■ INSTRUCTIONS TO FOLLOW ■
What you return should be the full listing, word for word, without a single image.

■ DATA TO EXAMINE ■
--------------------------------

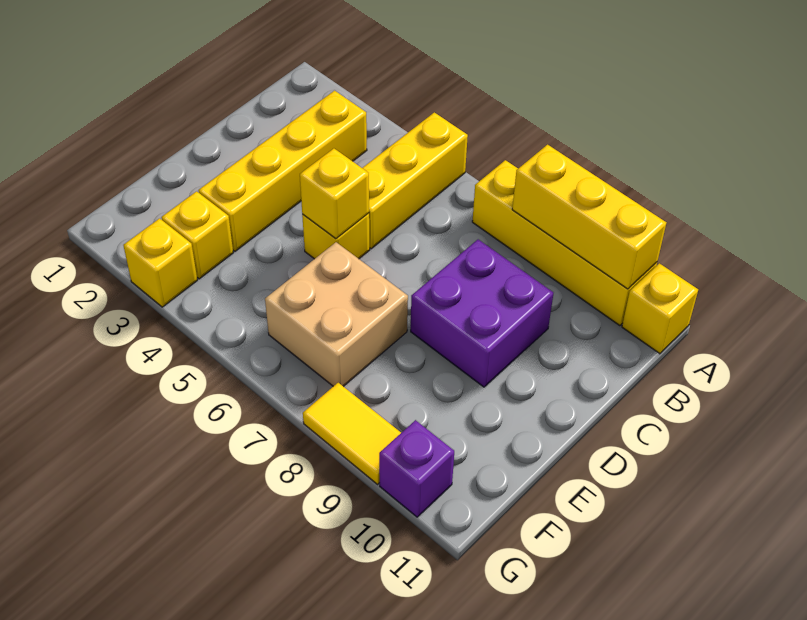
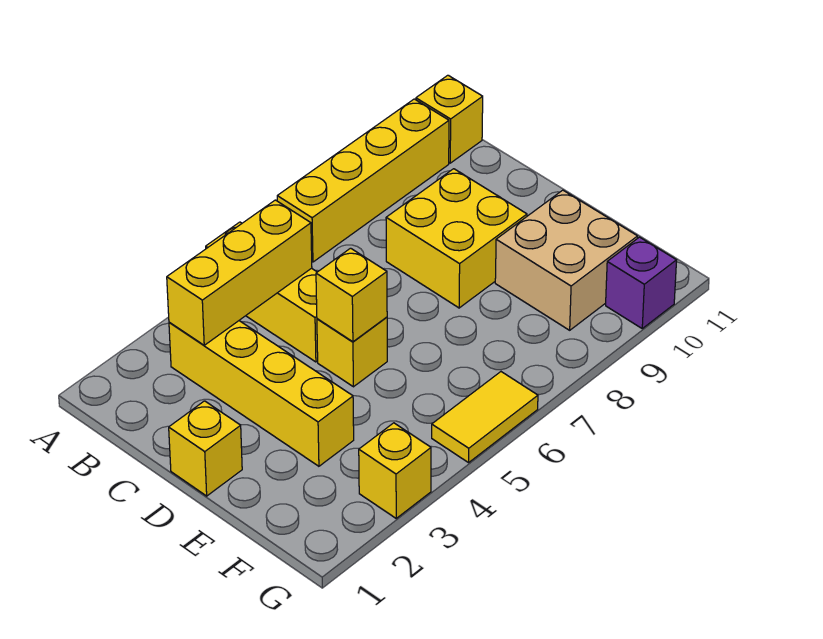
yellow brick A8:A10 level 2 -> yellow brick B3:B5 level 2
purple brick C8:D9 level 1 -> yellow brick C8:D9 level 1
tan brick E6:F7 level 1 -> tan brick E9:F10 level 1
yellow brick F3 level 1 -> yellow brick D1 level 1
yellow tile G8:G9 level 1 -> yellow tile G5:G6 level 1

--------------------------------

■ RESULT OF THE TASK ■
yellow brick A8:A10 level 2 -> yellow brick B3:B5 level 2
purple brick C8:D9 level 1 -> yellow brick C8:D9 level 1
tan brick E6:F7 level 1 -> tan brick E9:F10 level 1
yellow brick F3 level 1 -> yellow brick D1 level 1
yellow tile G8:G9 level 1 -> yellow tile G5:G6 level 1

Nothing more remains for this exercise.